━━ Records supplied ━━

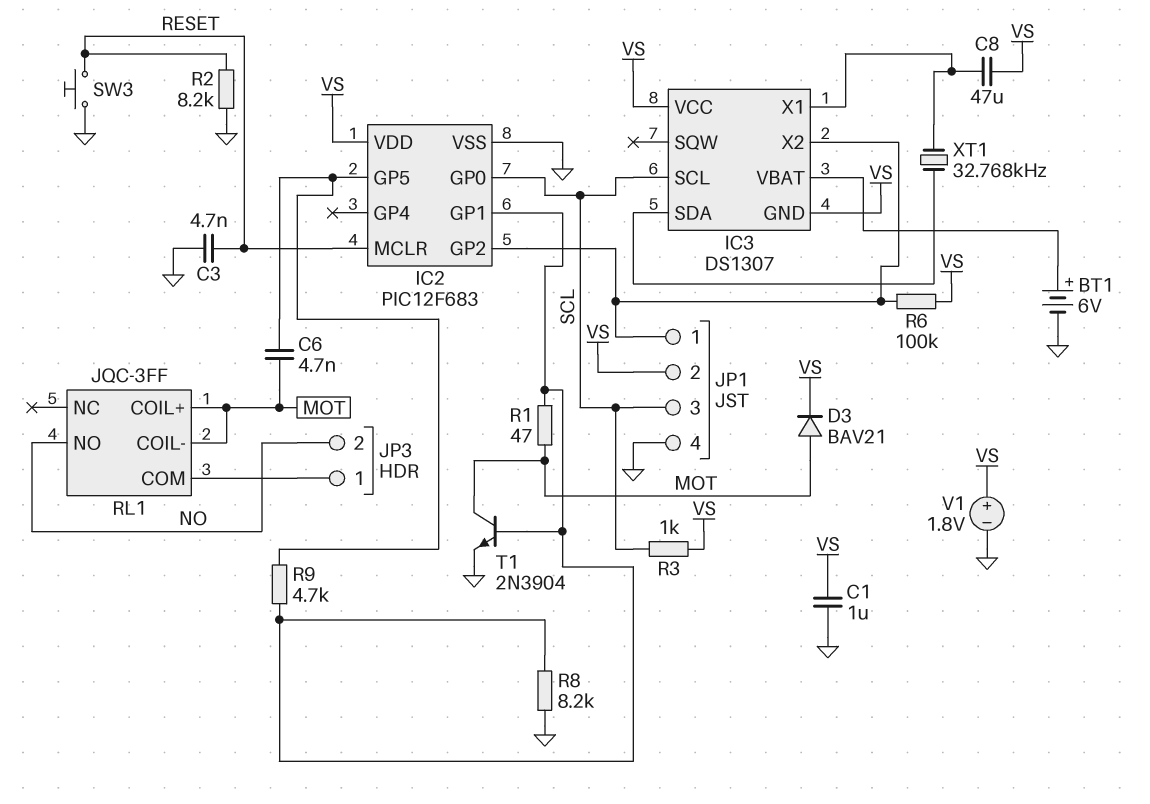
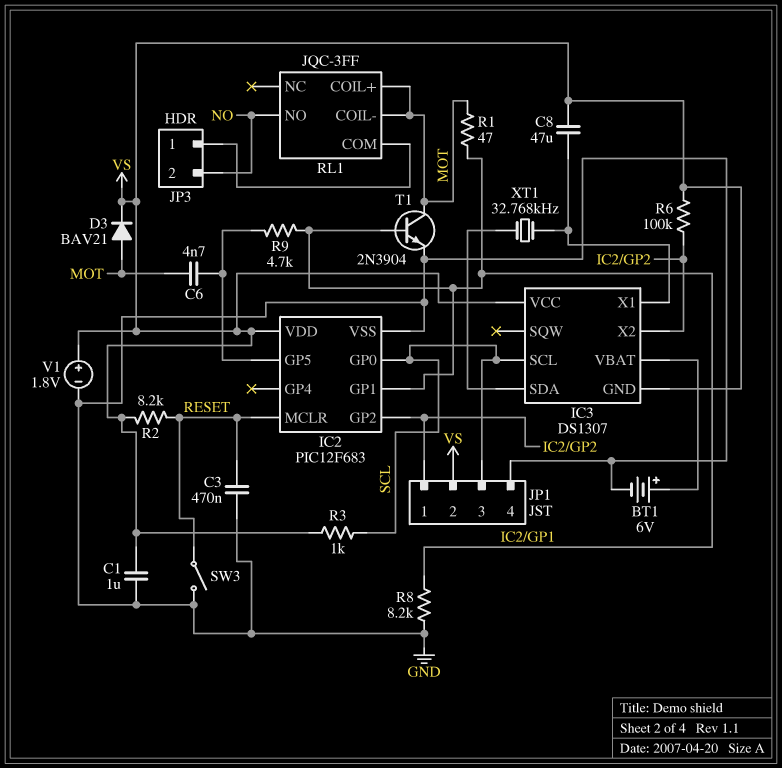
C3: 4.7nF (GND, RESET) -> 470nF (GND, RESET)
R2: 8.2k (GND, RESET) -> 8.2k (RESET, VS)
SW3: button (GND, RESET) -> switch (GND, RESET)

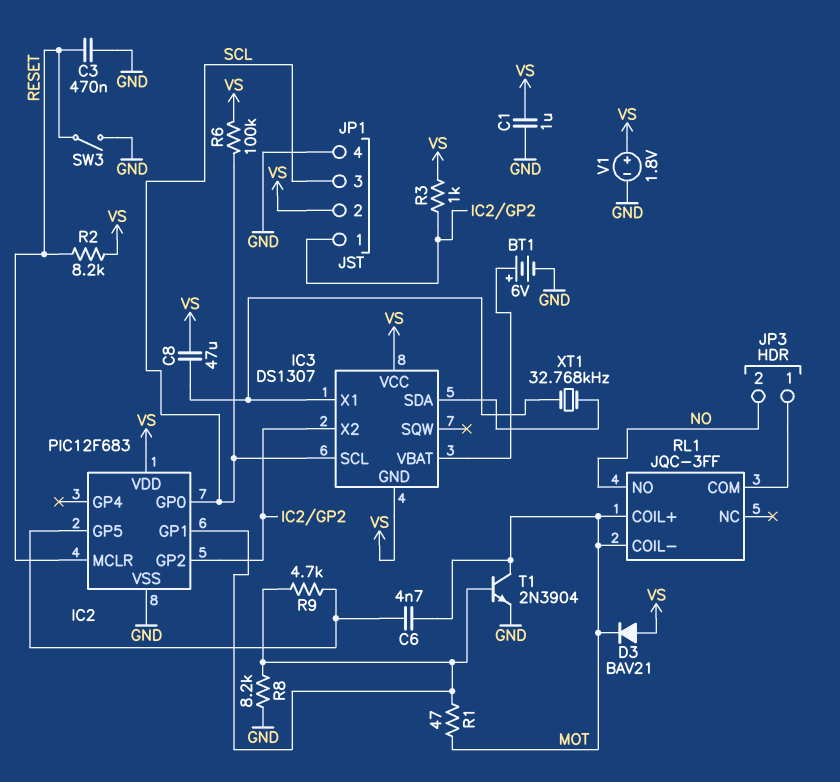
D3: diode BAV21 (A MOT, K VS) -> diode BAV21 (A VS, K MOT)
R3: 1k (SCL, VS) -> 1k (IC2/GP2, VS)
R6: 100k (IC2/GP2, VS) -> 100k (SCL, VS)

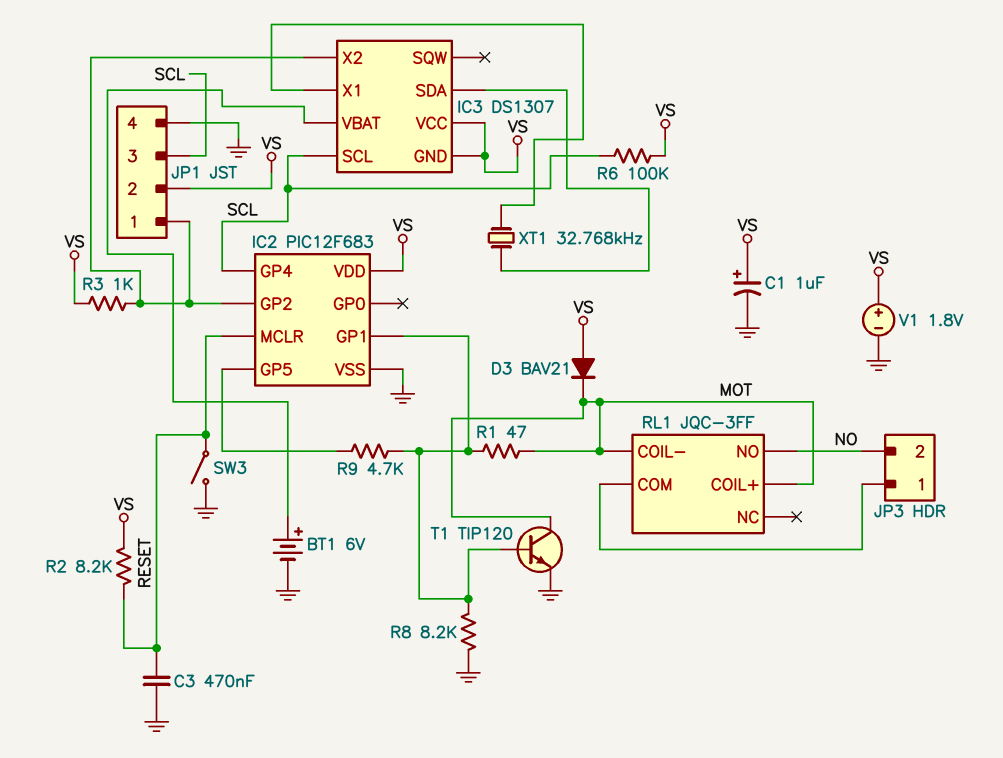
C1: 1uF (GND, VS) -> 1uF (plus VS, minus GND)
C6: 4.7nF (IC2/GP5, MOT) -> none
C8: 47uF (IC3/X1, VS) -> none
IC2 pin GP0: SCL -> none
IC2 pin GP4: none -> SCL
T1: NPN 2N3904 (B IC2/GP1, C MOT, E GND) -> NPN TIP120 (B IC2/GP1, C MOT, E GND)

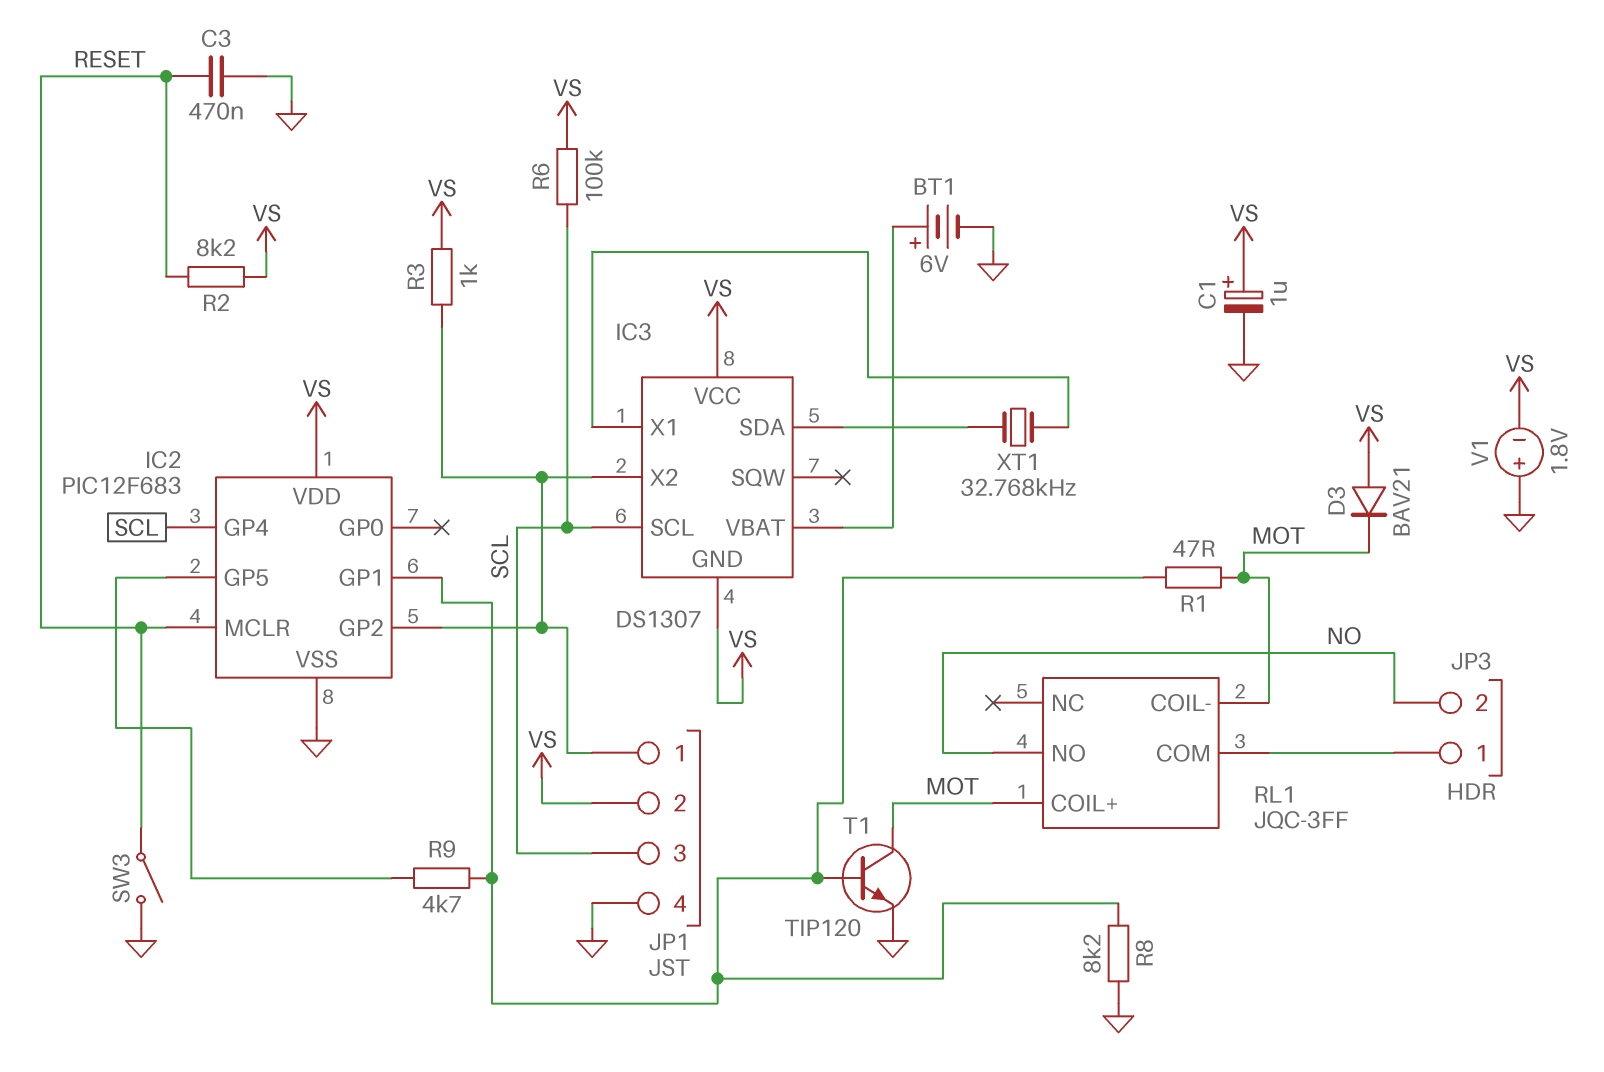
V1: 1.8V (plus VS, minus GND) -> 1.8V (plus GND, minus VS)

━━━
━━ Records supplied ━━

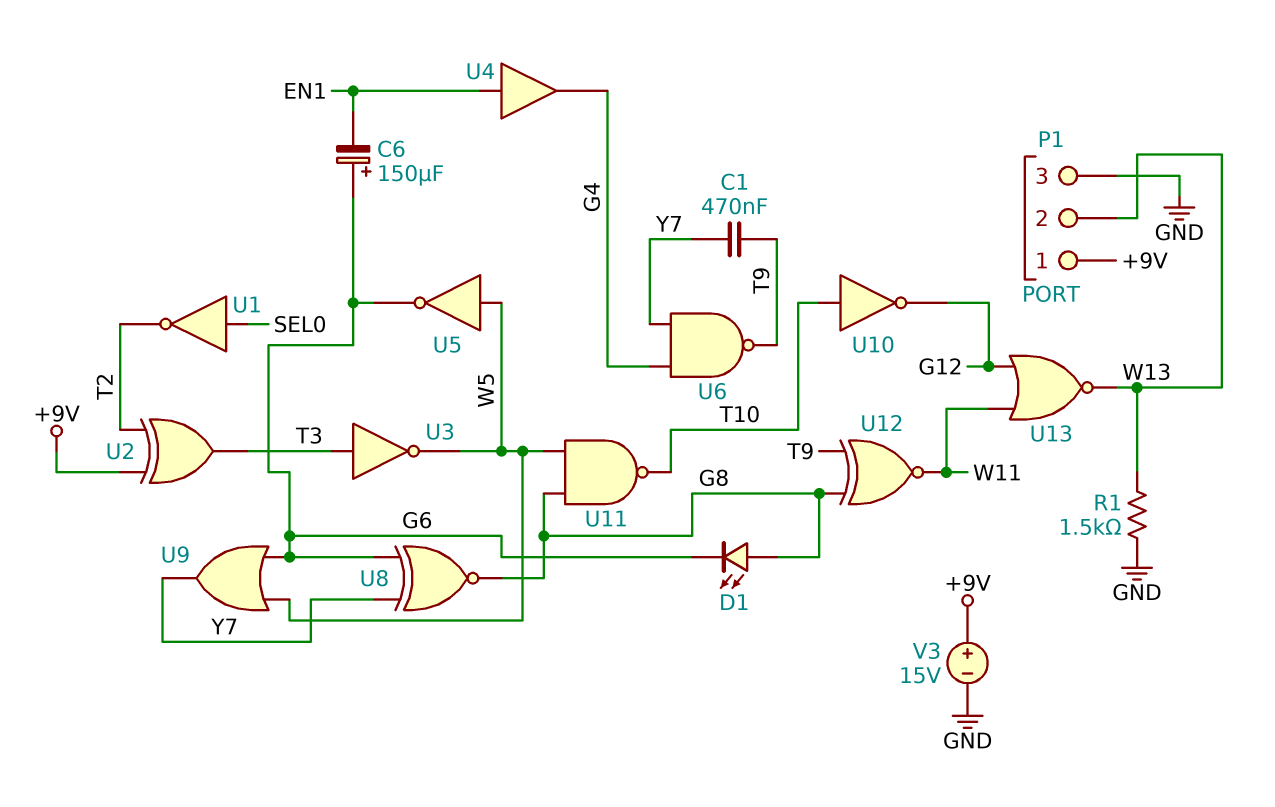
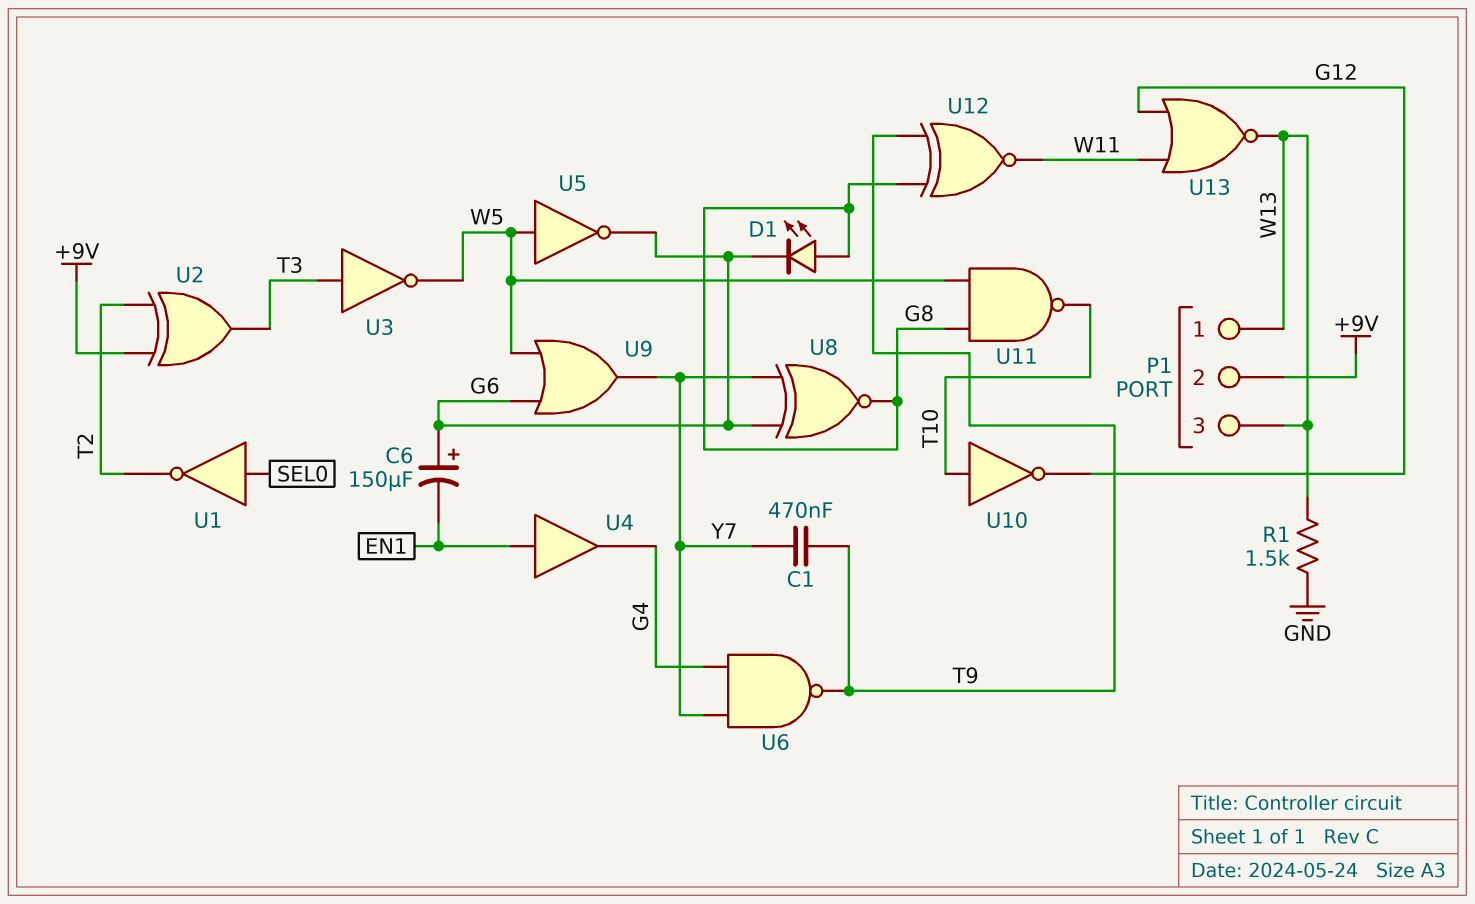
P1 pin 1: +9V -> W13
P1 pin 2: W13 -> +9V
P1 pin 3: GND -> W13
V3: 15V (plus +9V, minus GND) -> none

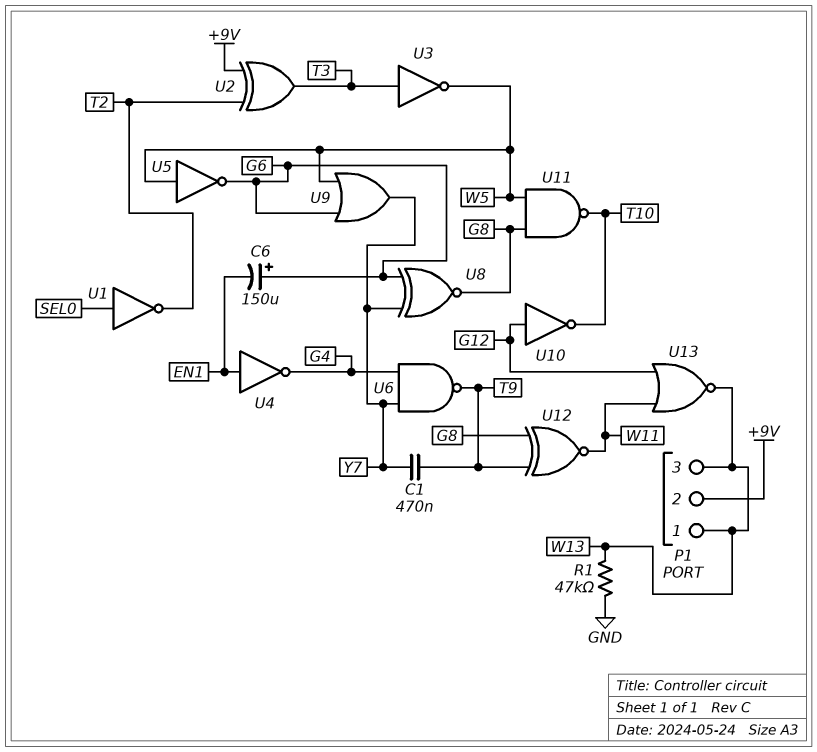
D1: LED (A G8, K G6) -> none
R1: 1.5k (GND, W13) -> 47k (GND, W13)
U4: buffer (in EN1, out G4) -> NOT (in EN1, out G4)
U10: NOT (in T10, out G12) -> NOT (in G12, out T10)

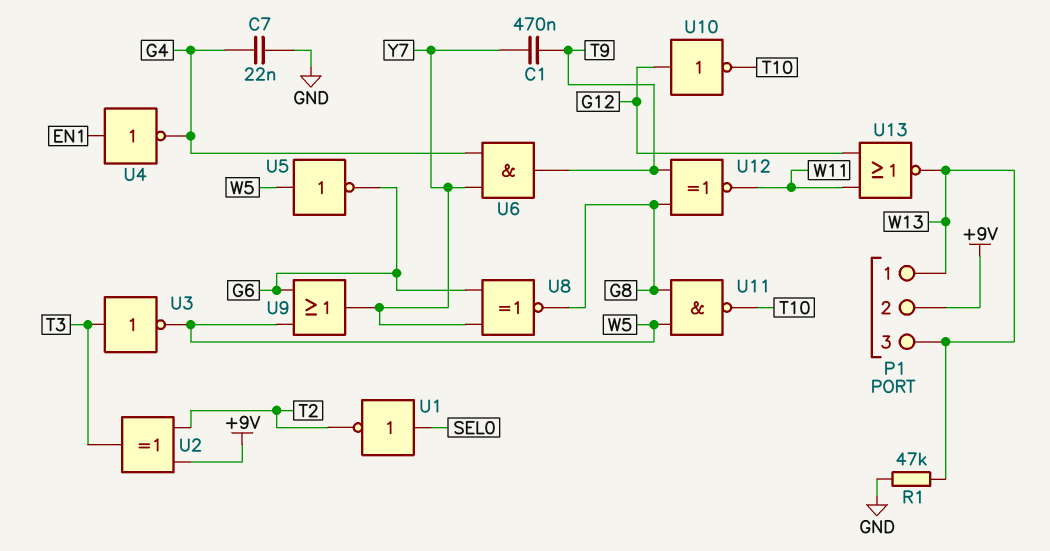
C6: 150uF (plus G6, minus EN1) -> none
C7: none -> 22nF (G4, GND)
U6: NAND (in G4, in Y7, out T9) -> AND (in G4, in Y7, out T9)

━━━

Return the stretch of data that begins with the line showing "C6: 4.7nF (IC2/GP5, MOT) -> none" and goes on through the line showing "V1: 1.8V (plus", exactly, with pictures removed.

C6: 4.7nF (IC2/GP5, MOT) -> none
C8: 47uF (IC3/X1, VS) -> none
IC2 pin GP0: SCL -> none
IC2 pin GP4: none -> SCL
T1: NPN 2N3904 (B IC2/GP1, C MOT, E GND) -> NPN TIP120 (B IC2/GP1, C MOT, E GND)

V1: 1.8V (plus VS, minus GND) -> 1.8V (plus GND, minus VS)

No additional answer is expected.